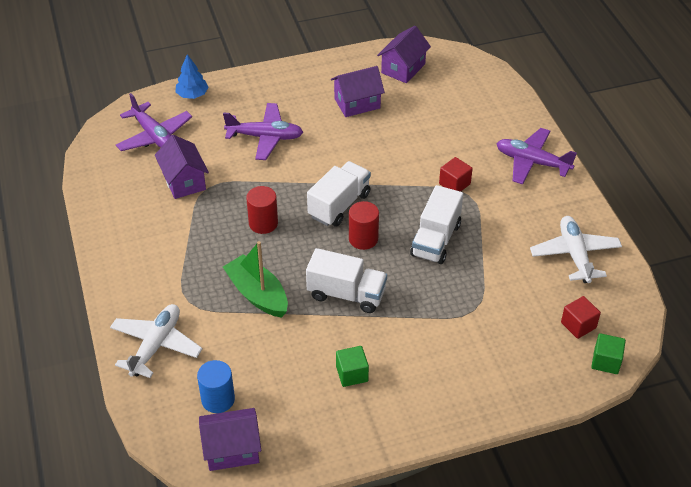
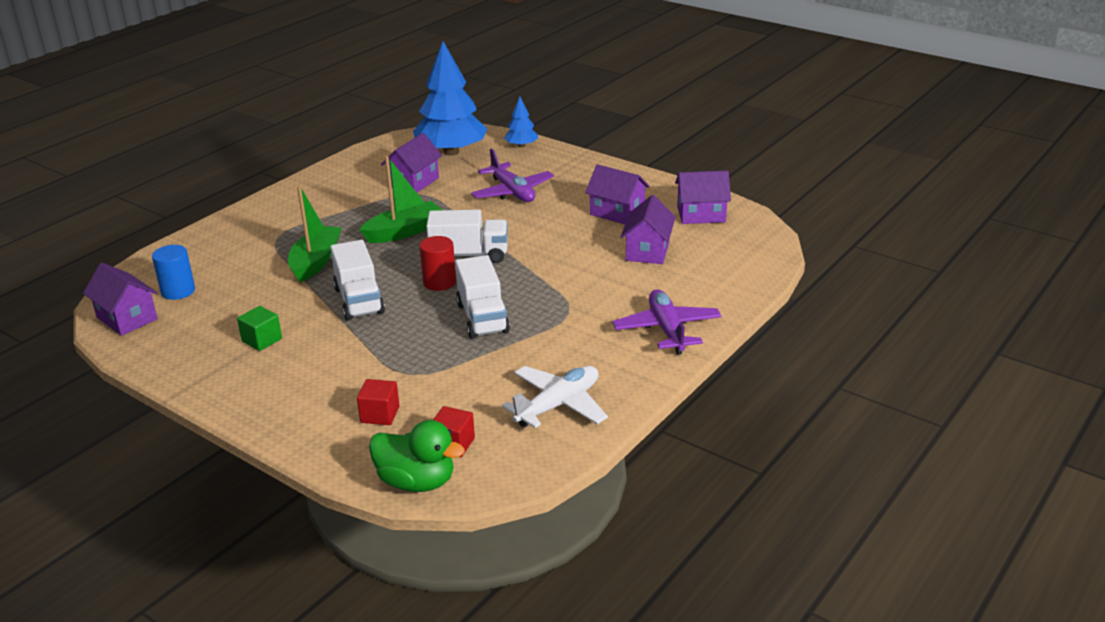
camera: 55 degrees right, 15 degrees down
white plane [110,304,202,378] -> none
purple plane [116,93,192,151] -> blue tree [413,41,487,156]
red cylinder [246,186,278,234] -> green boat [359,156,442,243]
white truck [410,185,463,264] -> white truck turned 90 degrees counterclockwise [455,255,510,339]
red cube [439,157,473,192] -> red cube moved to [357,379,399,425]
green cube [591,333,626,374] -> green duck [369,420,465,492]
none -> purple house [621,195,676,264]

_Exercise requirements_: Only a verbatim transcription of the lines from the one containing "white truck [410,185,463,264]" through the last line of the records counts as the answer.

_Exercise result_:
white truck [410,185,463,264] -> white truck turned 90 degrees counterclockwise [455,255,510,339]
red cube [439,157,473,192] -> red cube moved to [357,379,399,425]
green cube [591,333,626,374] -> green duck [369,420,465,492]
none -> purple house [621,195,676,264]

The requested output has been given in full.